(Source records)
★ ★ ★ ★ ★

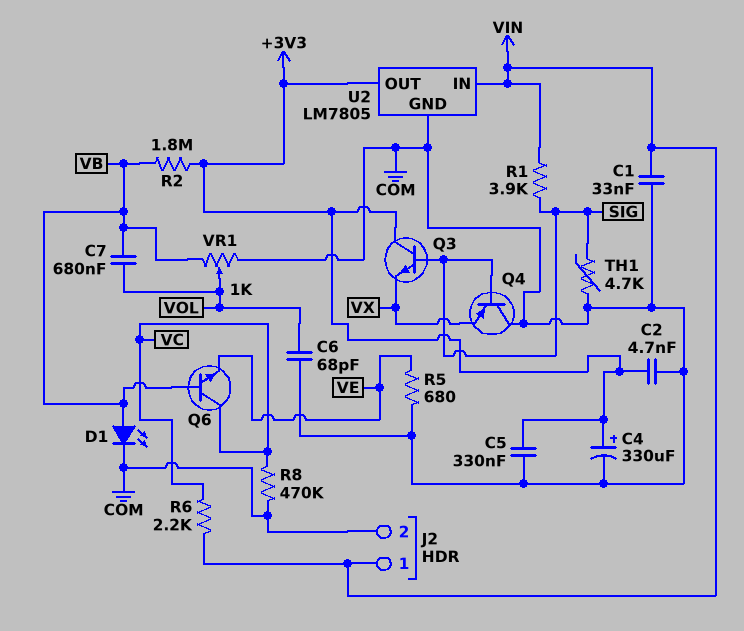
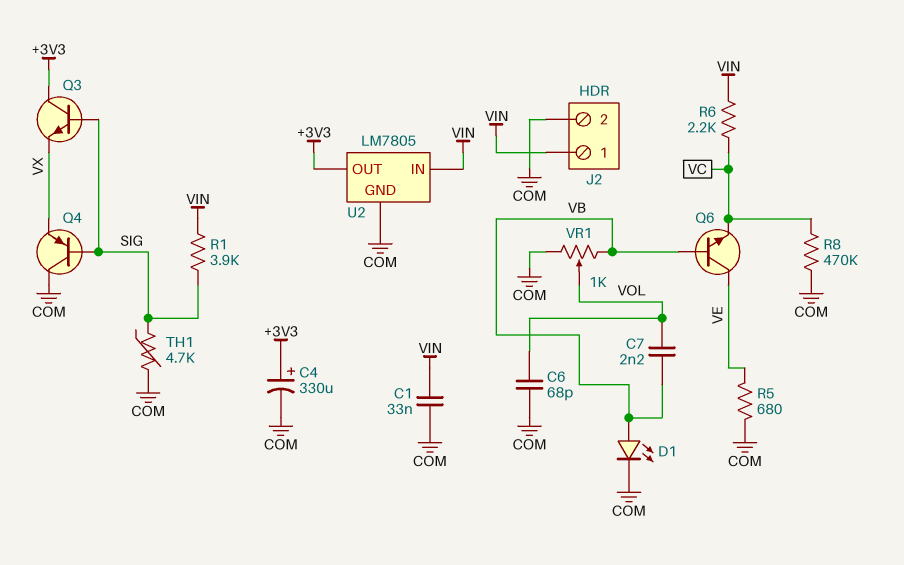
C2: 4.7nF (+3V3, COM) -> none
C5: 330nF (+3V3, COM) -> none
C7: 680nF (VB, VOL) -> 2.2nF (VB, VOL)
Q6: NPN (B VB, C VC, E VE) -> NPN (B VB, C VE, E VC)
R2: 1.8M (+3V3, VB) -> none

★ ★ ★ ★ ★

Search the data for "C5: 330nF (+3V3, COM) -> none". Beginning with that line, set down every line through the last exactly.

C5: 330nF (+3V3, COM) -> none
C7: 680nF (VB, VOL) -> 2.2nF (VB, VOL)
Q6: NPN (B VB, C VC, E VE) -> NPN (B VB, C VE, E VC)
R2: 1.8M (+3V3, VB) -> none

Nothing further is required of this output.